TASK DESCRIPTION
Locate the line that contains "D2: diode (A", then copy it and all later lines of the data below exactly, through the last one.

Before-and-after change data

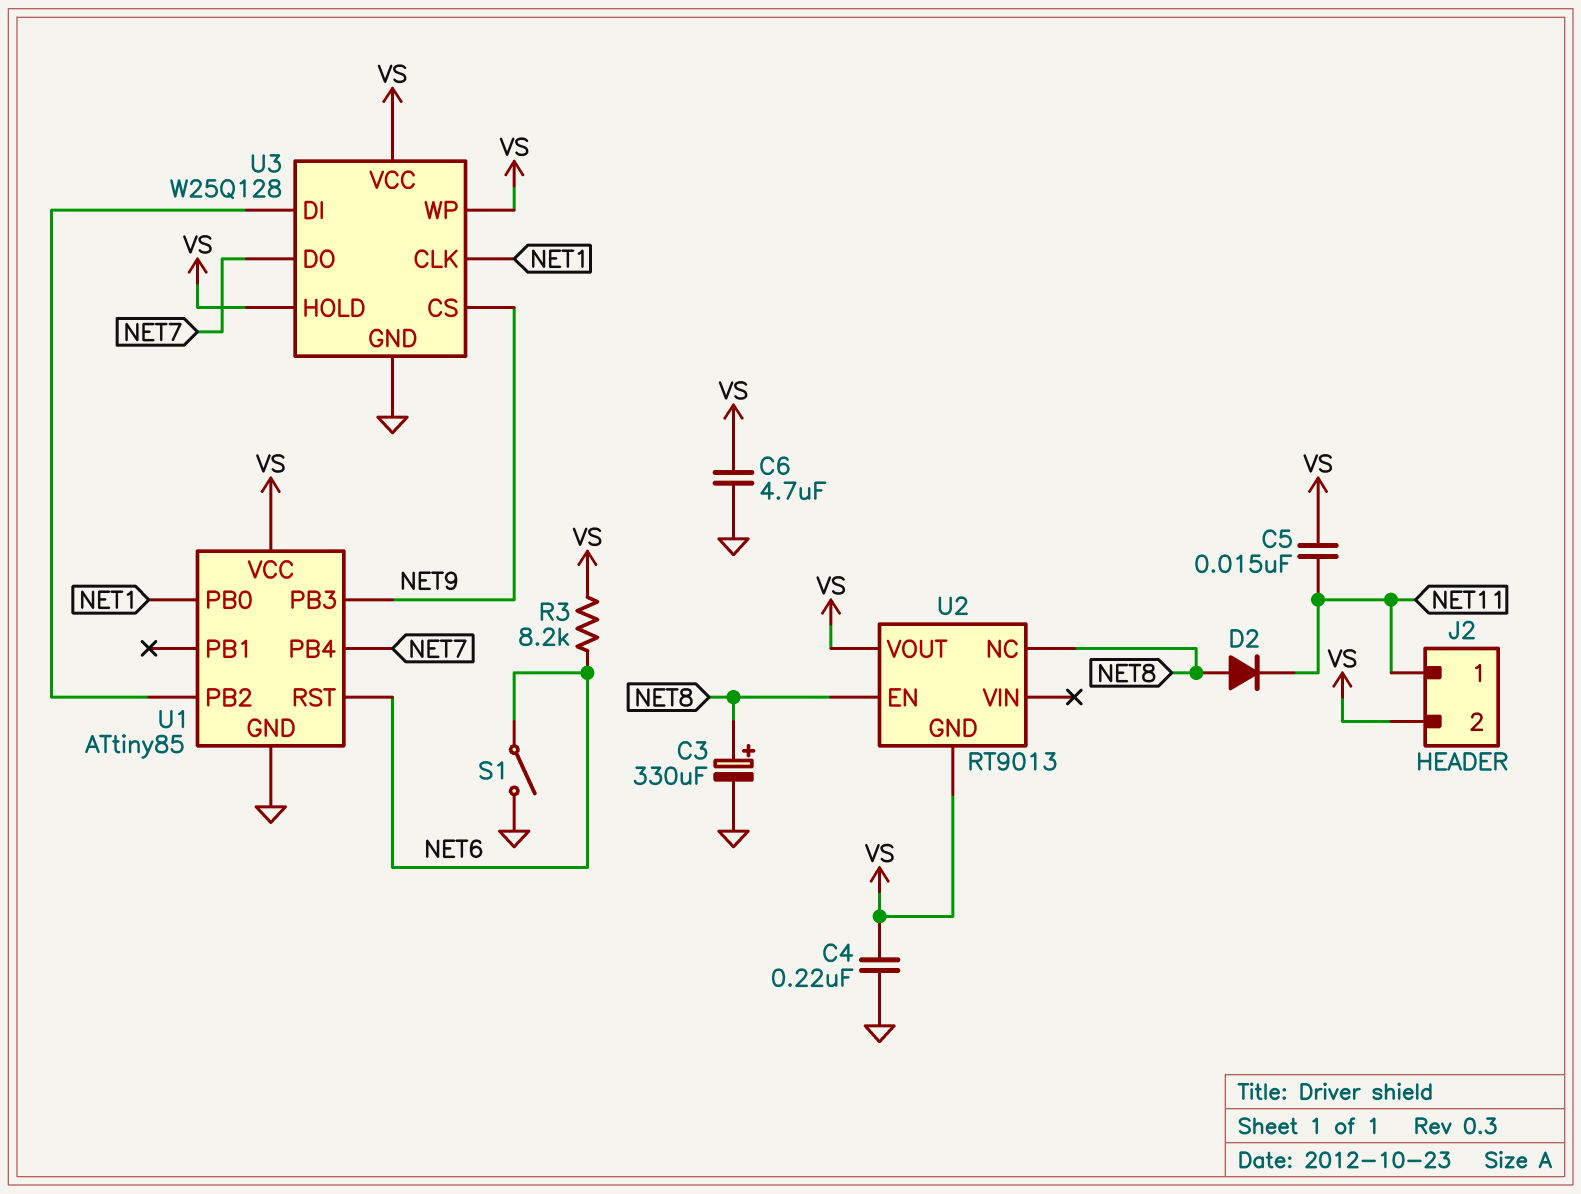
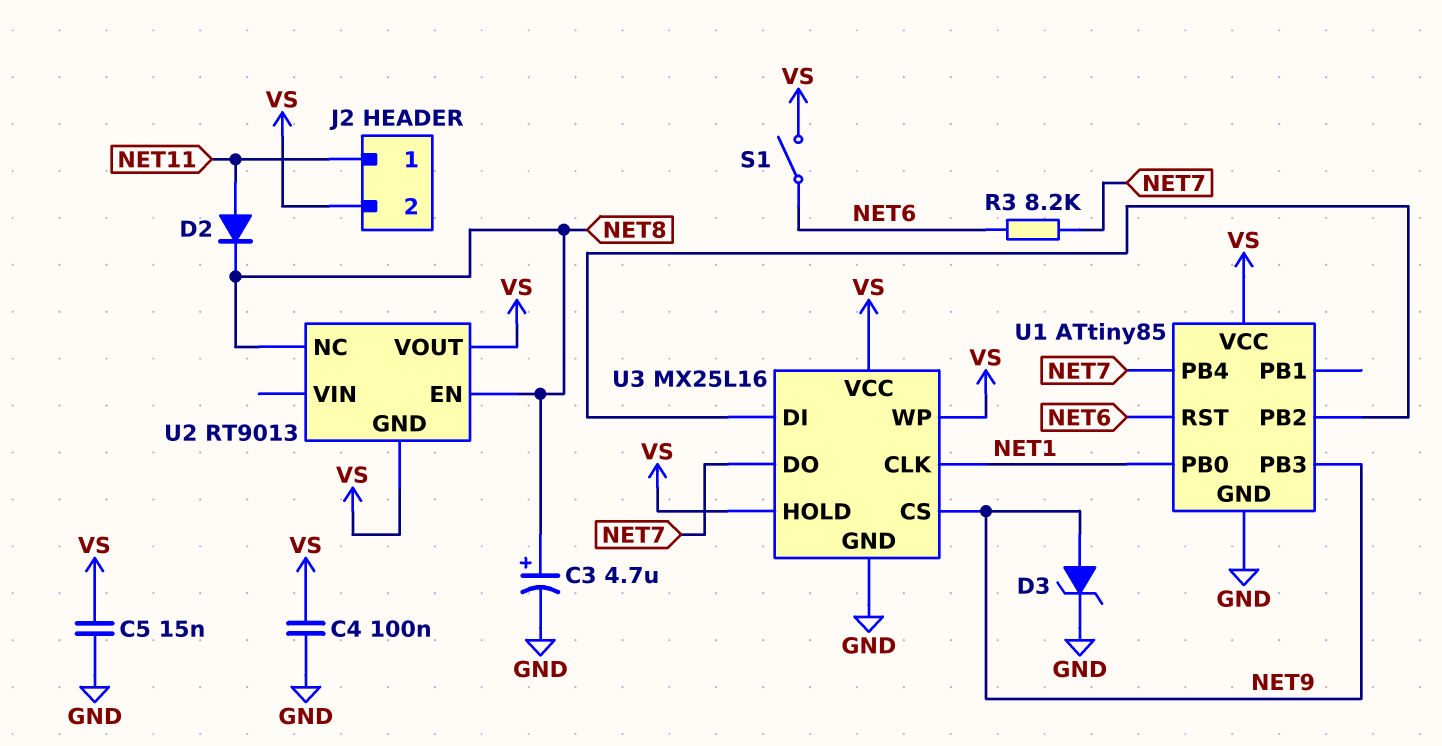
C3: 330uF (plus NET8, minus GND) -> 4.7uF (plus NET8, minus GND)
C4: 220nF (GND, VS) -> 100nF (GND, VS)
C5: 15nF (NET11, VS) -> 15nF (GND, VS)
C6: 4.7uF (GND, VS) -> none
D2: diode (A NET8, K NET11) -> diode (A NET11, K NET8)
D3: none -> zener (A NET9, K GND)
R3: 8.2k (NET6, VS) -> 8.2k (NET6, NET7)
S1: switch (GND, NET6) -> switch (NET6, VS)
U3: W25Q128 -> MX25L16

WRITTEN ANSWER
D2: diode (A NET8, K NET11) -> diode (A NET11, K NET8)
D3: none -> zener (A NET9, K GND)
R3: 8.2k (NET6, VS) -> 8.2k (NET6, NET7)
S1: switch (GND, NET6) -> switch (NET6, VS)
U3: W25Q128 -> MX25L16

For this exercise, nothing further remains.